## MATERIAL SUPPLIED
----

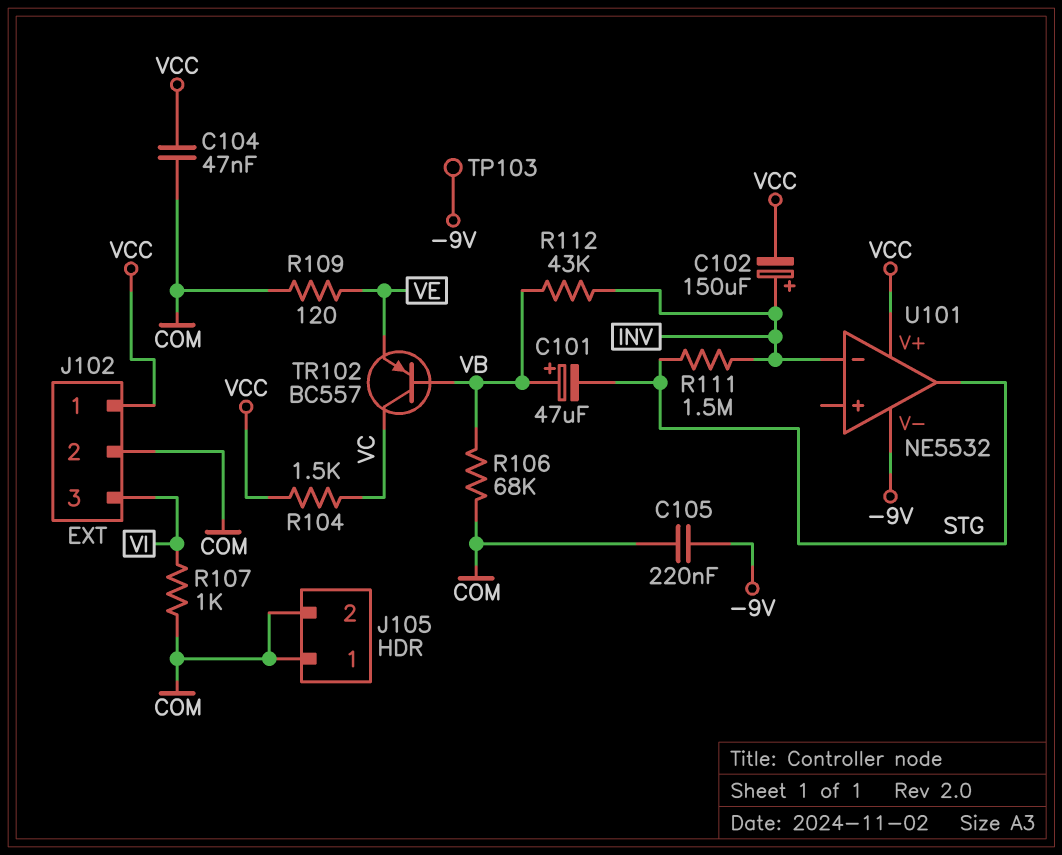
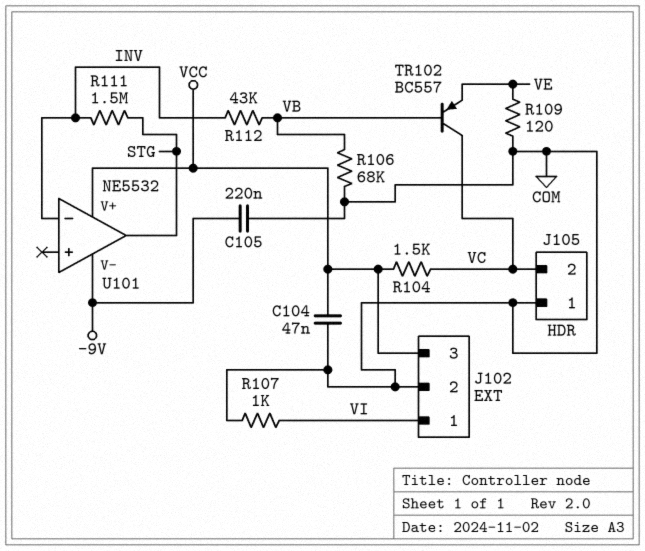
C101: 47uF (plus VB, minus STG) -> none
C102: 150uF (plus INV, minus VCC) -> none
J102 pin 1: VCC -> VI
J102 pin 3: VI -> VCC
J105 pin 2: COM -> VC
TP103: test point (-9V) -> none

----

## EXERCISE DIRECTIONS
Quote everything in the listing above exactly; pictures are the only thing to omit.

## ANSWER TO THE EXERCISE
C101: 47uF (plus VB, minus STG) -> none
C102: 150uF (plus INV, minus VCC) -> none
J102 pin 1: VCC -> VI
J102 pin 3: VI -> VCC
J105 pin 2: COM -> VC
TP103: test point (-9V) -> none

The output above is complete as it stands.